[WORK INSTRUCTION]:
Copy, from the data below, every line that has "ECHO" in it.
——
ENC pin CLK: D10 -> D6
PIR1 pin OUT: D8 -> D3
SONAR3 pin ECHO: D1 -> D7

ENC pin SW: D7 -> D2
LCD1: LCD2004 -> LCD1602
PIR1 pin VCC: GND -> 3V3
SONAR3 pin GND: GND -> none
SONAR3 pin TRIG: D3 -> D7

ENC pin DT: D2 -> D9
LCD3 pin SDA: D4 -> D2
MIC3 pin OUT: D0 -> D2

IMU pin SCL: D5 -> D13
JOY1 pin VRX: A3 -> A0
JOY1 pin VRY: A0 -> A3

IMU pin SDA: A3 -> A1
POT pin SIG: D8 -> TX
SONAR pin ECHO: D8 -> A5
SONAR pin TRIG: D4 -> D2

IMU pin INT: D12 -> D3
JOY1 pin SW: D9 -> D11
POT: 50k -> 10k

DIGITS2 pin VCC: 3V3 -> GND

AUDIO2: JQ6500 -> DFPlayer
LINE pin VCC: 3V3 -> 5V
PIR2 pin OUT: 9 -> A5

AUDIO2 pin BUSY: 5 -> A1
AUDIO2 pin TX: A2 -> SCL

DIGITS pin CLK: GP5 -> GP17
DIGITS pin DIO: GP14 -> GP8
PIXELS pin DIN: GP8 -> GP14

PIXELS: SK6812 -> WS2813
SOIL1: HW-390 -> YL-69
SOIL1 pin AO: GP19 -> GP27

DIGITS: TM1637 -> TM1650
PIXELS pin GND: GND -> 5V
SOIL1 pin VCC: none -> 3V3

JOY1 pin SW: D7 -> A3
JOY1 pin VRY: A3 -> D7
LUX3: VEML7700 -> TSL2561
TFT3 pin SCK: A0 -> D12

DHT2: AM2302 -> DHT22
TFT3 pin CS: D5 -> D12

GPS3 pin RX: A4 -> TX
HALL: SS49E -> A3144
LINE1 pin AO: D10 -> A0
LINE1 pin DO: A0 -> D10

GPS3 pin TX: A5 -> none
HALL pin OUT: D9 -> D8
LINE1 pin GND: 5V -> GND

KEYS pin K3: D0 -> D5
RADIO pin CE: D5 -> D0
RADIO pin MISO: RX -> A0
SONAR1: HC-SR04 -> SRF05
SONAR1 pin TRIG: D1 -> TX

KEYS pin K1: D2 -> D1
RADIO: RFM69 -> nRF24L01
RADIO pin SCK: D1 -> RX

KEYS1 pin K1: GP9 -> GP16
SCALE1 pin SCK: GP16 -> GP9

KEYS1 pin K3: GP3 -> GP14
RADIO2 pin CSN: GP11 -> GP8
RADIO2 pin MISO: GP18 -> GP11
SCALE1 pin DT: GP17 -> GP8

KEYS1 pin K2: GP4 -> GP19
——
[RESULT FOR THIS EXERCISE]:
SONAR3 pin ECHO: D1 -> D7
SONAR pin ECHO: D8 -> A5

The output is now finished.